Dataset content:
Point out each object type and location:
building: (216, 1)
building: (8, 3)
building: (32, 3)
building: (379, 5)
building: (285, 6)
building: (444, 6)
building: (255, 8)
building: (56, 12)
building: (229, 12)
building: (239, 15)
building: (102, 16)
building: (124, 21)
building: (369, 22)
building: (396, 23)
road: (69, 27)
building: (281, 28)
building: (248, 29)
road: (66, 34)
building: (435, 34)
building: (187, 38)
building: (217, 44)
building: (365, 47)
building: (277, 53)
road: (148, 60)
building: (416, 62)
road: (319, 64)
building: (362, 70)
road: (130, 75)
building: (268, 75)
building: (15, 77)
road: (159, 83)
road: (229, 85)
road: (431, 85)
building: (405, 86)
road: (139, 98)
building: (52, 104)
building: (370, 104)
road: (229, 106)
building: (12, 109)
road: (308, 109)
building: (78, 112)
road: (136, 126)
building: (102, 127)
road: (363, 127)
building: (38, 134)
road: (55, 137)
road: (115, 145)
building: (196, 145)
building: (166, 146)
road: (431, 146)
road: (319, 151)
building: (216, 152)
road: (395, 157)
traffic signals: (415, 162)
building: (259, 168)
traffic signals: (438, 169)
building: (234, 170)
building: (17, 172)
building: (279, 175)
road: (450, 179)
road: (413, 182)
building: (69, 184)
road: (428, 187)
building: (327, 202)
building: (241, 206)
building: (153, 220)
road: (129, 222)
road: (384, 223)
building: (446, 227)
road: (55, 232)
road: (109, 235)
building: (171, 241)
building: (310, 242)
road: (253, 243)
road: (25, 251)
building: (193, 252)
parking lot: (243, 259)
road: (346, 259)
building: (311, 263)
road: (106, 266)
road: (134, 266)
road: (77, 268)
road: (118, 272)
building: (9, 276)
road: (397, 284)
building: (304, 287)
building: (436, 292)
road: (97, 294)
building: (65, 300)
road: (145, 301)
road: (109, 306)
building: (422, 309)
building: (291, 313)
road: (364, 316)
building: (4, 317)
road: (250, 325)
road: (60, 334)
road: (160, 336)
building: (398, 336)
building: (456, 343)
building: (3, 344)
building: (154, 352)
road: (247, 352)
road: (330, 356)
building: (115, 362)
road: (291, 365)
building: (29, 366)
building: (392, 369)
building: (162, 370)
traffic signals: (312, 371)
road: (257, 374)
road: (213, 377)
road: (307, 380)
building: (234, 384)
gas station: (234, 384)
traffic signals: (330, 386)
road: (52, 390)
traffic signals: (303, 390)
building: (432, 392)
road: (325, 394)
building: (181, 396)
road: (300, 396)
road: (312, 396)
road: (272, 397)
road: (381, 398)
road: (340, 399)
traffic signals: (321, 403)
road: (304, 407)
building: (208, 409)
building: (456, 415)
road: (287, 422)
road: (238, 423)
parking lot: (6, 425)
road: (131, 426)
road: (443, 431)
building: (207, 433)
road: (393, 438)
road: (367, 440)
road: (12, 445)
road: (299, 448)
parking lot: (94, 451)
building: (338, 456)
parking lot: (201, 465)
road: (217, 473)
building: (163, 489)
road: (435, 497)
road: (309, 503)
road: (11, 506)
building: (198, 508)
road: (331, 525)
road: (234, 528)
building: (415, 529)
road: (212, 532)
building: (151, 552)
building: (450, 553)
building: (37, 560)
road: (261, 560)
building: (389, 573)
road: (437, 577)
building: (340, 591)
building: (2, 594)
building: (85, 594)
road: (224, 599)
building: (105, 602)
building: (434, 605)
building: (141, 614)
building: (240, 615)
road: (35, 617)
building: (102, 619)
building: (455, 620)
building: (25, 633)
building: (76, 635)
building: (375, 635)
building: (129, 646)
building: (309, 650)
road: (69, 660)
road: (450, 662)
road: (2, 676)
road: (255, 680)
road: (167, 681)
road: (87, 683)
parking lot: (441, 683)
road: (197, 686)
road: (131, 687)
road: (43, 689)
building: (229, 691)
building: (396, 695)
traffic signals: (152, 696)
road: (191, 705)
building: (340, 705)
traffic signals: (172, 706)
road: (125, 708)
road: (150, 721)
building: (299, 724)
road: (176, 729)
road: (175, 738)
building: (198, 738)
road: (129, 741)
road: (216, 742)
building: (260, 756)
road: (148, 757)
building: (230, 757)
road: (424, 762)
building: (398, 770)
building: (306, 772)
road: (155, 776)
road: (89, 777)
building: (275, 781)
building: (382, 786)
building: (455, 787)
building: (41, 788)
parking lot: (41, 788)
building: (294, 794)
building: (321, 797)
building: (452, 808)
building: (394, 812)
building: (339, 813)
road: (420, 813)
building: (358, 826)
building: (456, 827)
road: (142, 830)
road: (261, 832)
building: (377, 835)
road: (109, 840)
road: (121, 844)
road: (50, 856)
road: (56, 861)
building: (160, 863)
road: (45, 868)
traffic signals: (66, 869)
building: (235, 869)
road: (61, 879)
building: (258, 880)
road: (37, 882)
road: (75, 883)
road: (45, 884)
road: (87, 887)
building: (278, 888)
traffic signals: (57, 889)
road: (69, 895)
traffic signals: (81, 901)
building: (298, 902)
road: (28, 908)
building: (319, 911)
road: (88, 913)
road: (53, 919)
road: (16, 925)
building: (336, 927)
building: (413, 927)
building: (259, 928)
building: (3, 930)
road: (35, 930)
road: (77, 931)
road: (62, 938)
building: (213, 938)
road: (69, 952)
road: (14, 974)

What needs to be done: Print out all the entries above exactly.

Solved problem:
Point out each object type and location:
building: (216, 1)
building: (8, 3)
building: (32, 3)
building: (379, 5)
building: (285, 6)
building: (444, 6)
building: (255, 8)
building: (56, 12)
building: (229, 12)
building: (239, 15)
building: (102, 16)
building: (124, 21)
building: (369, 22)
building: (396, 23)
road: (69, 27)
building: (281, 28)
building: (248, 29)
road: (66, 34)
building: (435, 34)
building: (187, 38)
building: (217, 44)
building: (365, 47)
building: (277, 53)
road: (148, 60)
building: (416, 62)
road: (319, 64)
building: (362, 70)
road: (130, 75)
building: (268, 75)
building: (15, 77)
road: (159, 83)
road: (229, 85)
road: (431, 85)
building: (405, 86)
road: (139, 98)
building: (52, 104)
building: (370, 104)
road: (229, 106)
building: (12, 109)
road: (308, 109)
building: (78, 112)
road: (136, 126)
building: (102, 127)
road: (363, 127)
building: (38, 134)
road: (55, 137)
road: (115, 145)
building: (196, 145)
building: (166, 146)
road: (431, 146)
road: (319, 151)
building: (216, 152)
road: (395, 157)
traffic signals: (415, 162)
building: (259, 168)
traffic signals: (438, 169)
building: (234, 170)
building: (17, 172)
building: (279, 175)
road: (450, 179)
road: (413, 182)
building: (69, 184)
road: (428, 187)
building: (327, 202)
building: (241, 206)
building: (153, 220)
road: (129, 222)
road: (384, 223)
building: (446, 227)
road: (55, 232)
road: (109, 235)
building: (171, 241)
building: (310, 242)
road: (253, 243)
road: (25, 251)
building: (193, 252)
parking lot: (243, 259)
road: (346, 259)
building: (311, 263)
road: (106, 266)
road: (134, 266)
road: (77, 268)
road: (118, 272)
building: (9, 276)
road: (397, 284)
building: (304, 287)
building: (436, 292)
road: (97, 294)
building: (65, 300)
road: (145, 301)
road: (109, 306)
building: (422, 309)
building: (291, 313)
road: (364, 316)
building: (4, 317)
road: (250, 325)
road: (60, 334)
road: (160, 336)
building: (398, 336)
building: (456, 343)
building: (3, 344)
building: (154, 352)
road: (247, 352)
road: (330, 356)
building: (115, 362)
road: (291, 365)
building: (29, 366)
building: (392, 369)
building: (162, 370)
traffic signals: (312, 371)
road: (257, 374)
road: (213, 377)
road: (307, 380)
building: (234, 384)
gas station: (234, 384)
traffic signals: (330, 386)
road: (52, 390)
traffic signals: (303, 390)
building: (432, 392)
road: (325, 394)
building: (181, 396)
road: (300, 396)
road: (312, 396)
road: (272, 397)
road: (381, 398)
road: (340, 399)
traffic signals: (321, 403)
road: (304, 407)
building: (208, 409)
building: (456, 415)
road: (287, 422)
road: (238, 423)
parking lot: (6, 425)
road: (131, 426)
road: (443, 431)
building: (207, 433)
road: (393, 438)
road: (367, 440)
road: (12, 445)
road: (299, 448)
parking lot: (94, 451)
building: (338, 456)
parking lot: (201, 465)
road: (217, 473)
building: (163, 489)
road: (435, 497)
road: (309, 503)
road: (11, 506)
building: (198, 508)
road: (331, 525)
road: (234, 528)
building: (415, 529)
road: (212, 532)
building: (151, 552)
building: (450, 553)
building: (37, 560)
road: (261, 560)
building: (389, 573)
road: (437, 577)
building: (340, 591)
building: (2, 594)
building: (85, 594)
road: (224, 599)
building: (105, 602)
building: (434, 605)
building: (141, 614)
building: (240, 615)
road: (35, 617)
building: (102, 619)
building: (455, 620)
building: (25, 633)
building: (76, 635)
building: (375, 635)
building: (129, 646)
building: (309, 650)
road: (69, 660)
road: (450, 662)
road: (2, 676)
road: (255, 680)
road: (167, 681)
road: (87, 683)
parking lot: (441, 683)
road: (197, 686)
road: (131, 687)
road: (43, 689)
building: (229, 691)
building: (396, 695)
traffic signals: (152, 696)
road: (191, 705)
building: (340, 705)
traffic signals: (172, 706)
road: (125, 708)
road: (150, 721)
building: (299, 724)
road: (176, 729)
road: (175, 738)
building: (198, 738)
road: (129, 741)
road: (216, 742)
building: (260, 756)
road: (148, 757)
building: (230, 757)
road: (424, 762)
building: (398, 770)
building: (306, 772)
road: (155, 776)
road: (89, 777)
building: (275, 781)
building: (382, 786)
building: (455, 787)
building: (41, 788)
parking lot: (41, 788)
building: (294, 794)
building: (321, 797)
building: (452, 808)
building: (394, 812)
building: (339, 813)
road: (420, 813)
building: (358, 826)
building: (456, 827)
road: (142, 830)
road: (261, 832)
building: (377, 835)
road: (109, 840)
road: (121, 844)
road: (50, 856)
road: (56, 861)
building: (160, 863)
road: (45, 868)
traffic signals: (66, 869)
building: (235, 869)
road: (61, 879)
building: (258, 880)
road: (37, 882)
road: (75, 883)
road: (45, 884)
road: (87, 887)
building: (278, 888)
traffic signals: (57, 889)
road: (69, 895)
traffic signals: (81, 901)
building: (298, 902)
road: (28, 908)
building: (319, 911)
road: (88, 913)
road: (53, 919)
road: (16, 925)
building: (336, 927)
building: (413, 927)
building: (259, 928)
building: (3, 930)
road: (35, 930)
road: (77, 931)
road: (62, 938)
building: (213, 938)
road: (69, 952)
road: (14, 974)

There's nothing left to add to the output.